▶ Task item
After locating the line that contains "C1: none -> 2.2uF (plus VBAT, minus GND)" in the data below, set down exactly that line and each one after it through the line that contains "R6: 20k (5V, N012) -> 18k (5V, N012)", and nothing more.

Content starts

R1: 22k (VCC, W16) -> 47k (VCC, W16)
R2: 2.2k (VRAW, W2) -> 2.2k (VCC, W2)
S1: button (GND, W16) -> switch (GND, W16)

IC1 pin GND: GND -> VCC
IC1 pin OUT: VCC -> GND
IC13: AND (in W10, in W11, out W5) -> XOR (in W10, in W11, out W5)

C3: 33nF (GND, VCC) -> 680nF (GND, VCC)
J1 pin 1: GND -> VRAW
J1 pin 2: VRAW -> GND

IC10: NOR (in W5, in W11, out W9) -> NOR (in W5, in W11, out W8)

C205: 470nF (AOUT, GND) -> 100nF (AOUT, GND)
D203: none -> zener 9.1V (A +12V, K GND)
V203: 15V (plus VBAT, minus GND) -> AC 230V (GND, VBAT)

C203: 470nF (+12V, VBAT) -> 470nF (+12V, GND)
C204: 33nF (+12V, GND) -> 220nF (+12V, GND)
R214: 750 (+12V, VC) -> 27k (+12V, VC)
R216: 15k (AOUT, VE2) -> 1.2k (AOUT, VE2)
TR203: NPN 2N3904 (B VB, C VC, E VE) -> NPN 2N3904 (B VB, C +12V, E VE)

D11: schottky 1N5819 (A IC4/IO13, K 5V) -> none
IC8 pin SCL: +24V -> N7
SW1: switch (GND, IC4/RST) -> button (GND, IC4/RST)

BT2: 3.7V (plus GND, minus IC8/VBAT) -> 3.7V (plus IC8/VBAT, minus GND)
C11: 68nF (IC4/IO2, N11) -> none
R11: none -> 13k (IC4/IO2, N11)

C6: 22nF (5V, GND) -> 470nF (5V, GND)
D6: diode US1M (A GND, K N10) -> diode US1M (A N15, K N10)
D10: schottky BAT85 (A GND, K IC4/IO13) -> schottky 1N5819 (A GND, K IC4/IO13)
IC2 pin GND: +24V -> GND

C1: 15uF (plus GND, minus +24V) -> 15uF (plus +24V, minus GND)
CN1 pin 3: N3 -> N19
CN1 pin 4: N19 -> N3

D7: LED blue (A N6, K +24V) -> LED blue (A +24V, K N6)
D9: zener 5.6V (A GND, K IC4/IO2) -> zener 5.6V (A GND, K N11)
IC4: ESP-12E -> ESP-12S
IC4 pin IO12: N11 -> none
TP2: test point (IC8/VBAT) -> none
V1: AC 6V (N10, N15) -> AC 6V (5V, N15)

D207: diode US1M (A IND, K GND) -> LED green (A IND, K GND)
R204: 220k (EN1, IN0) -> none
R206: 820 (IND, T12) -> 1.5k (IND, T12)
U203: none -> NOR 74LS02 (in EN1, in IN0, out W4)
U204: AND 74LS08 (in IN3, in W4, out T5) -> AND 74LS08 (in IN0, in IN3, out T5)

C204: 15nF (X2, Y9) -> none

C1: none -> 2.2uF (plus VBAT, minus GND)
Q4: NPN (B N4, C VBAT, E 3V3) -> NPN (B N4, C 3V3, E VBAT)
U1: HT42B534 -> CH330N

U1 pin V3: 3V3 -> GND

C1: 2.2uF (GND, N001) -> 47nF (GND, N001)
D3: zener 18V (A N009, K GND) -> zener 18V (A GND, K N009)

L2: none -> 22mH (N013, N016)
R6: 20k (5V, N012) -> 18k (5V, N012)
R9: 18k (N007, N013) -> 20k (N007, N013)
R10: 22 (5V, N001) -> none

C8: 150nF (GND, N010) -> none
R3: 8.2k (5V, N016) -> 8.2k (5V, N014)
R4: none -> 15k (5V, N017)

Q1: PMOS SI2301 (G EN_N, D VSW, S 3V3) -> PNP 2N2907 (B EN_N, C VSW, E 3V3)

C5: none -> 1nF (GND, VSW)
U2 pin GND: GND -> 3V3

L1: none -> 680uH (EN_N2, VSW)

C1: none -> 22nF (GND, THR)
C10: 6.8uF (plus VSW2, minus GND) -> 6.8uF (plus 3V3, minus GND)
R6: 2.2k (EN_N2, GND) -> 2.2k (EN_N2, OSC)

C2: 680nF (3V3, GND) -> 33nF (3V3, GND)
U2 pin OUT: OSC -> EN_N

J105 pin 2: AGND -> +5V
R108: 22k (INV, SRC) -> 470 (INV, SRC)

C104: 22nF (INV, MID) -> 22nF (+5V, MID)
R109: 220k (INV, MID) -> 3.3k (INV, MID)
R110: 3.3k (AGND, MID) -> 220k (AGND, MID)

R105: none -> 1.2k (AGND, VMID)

Content ends

▶ Exercise response
C1: none -> 2.2uF (plus VBAT, minus GND)
Q4: NPN (B N4, C VBAT, E 3V3) -> NPN (B N4, C 3V3, E VBAT)
U1: HT42B534 -> CH330N

U1 pin V3: 3V3 -> GND

C1: 2.2uF (GND, N001) -> 47nF (GND, N001)
D3: zener 18V (A N009, K GND) -> zener 18V (A GND, K N009)

L2: none -> 22mH (N013, N016)
R6: 20k (5V, N012) -> 18k (5V, N012)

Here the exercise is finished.